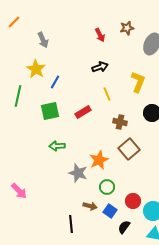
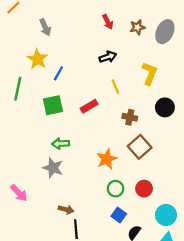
brown star: (127, 28) -> (137, 27), moved
gray star: (78, 173) -> (53, 168), moved
red circle: (133, 201) -> (144, 189), moved
brown arrow: (90, 206) -> (66, 209), moved

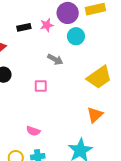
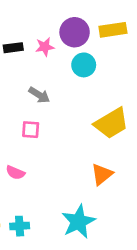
gray arrow: (55, 59) -> (39, 95), moved
pink semicircle: (33, 131) -> (15, 173), moved

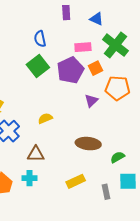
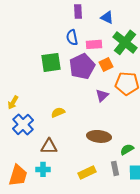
blue semicircle: (40, 39) -> (72, 37), moved
green square: (38, 66) -> (51, 62), turned 30
gray rectangle: (106, 192) -> (115, 168), moved

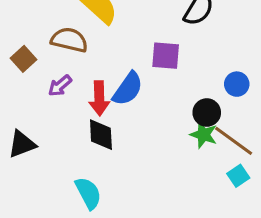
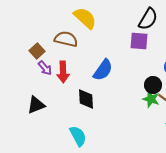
purple square: (166, 56) -> (139, 41), moved
purple arrow: (60, 86) -> (45, 68), moved, turned -91
red arrow: (99, 98) -> (63, 72), moved

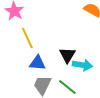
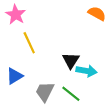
blue triangle: (37, 63) -> (15, 76), moved, turned -36

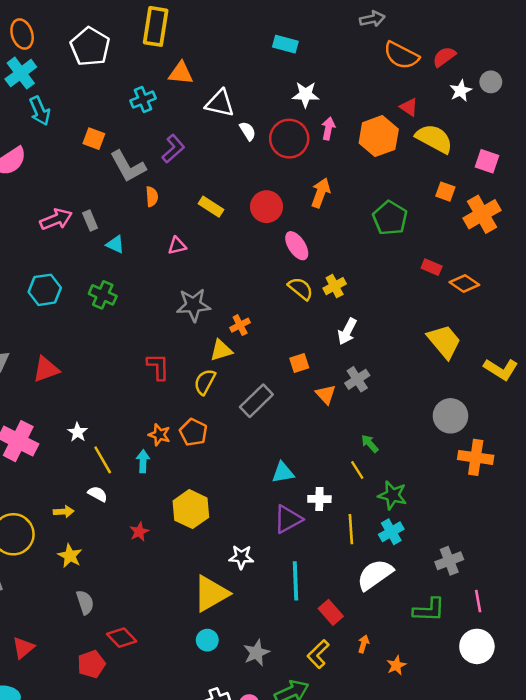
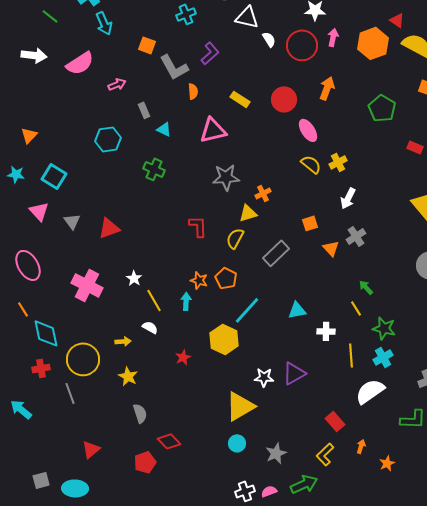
pink arrow: (56, 219) -> (117, 84), moved, size x0.7
pink triangle: (177, 246) -> (213, 130), size x1.8
cyan hexagon: (45, 290) -> (108, 139), moved
purple triangle: (288, 519) -> (294, 373), moved
cyan line: (295, 581) -> (247, 310), moved, turned 44

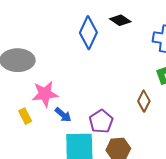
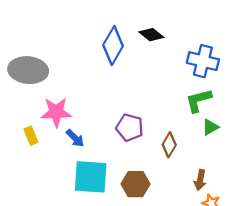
brown diamond: (144, 101) -> (169, 145), moved
purple pentagon: (101, 121) -> (130, 127), moved, turned -30

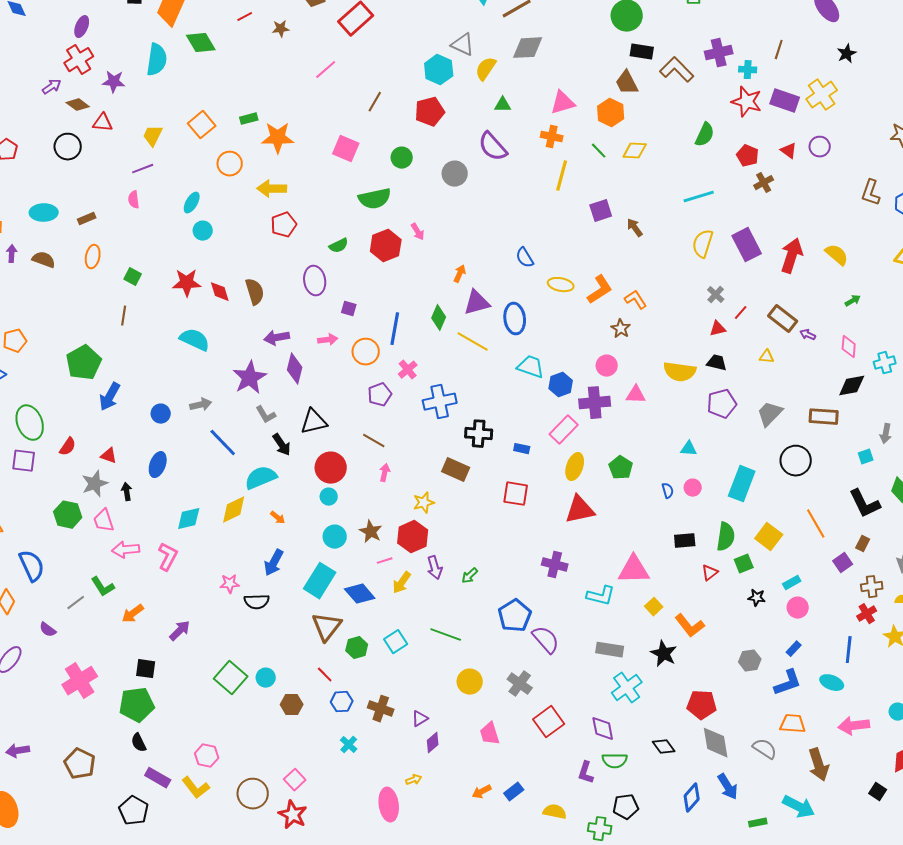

——

▸ **To do**: Write out again, word for word, the lines from the one holding "red arrow: (99, 98) -> (63, 72), moved" through the final line of the listing, including both ends but no pictures.

▸ **Exercise solution**:
red arrow: (99, 98) -> (63, 72), moved

blue triangle: (37, 63) -> (15, 76), moved, turned -36

pink arrow: (56, 219) -> (117, 84), moved, size x0.7
pink triangle: (177, 246) -> (213, 130), size x1.8
cyan hexagon: (45, 290) -> (108, 139), moved
purple triangle: (288, 519) -> (294, 373), moved
cyan line: (295, 581) -> (247, 310), moved, turned 44

brown diamond: (144, 101) -> (169, 145), moved
purple pentagon: (101, 121) -> (130, 127), moved, turned -30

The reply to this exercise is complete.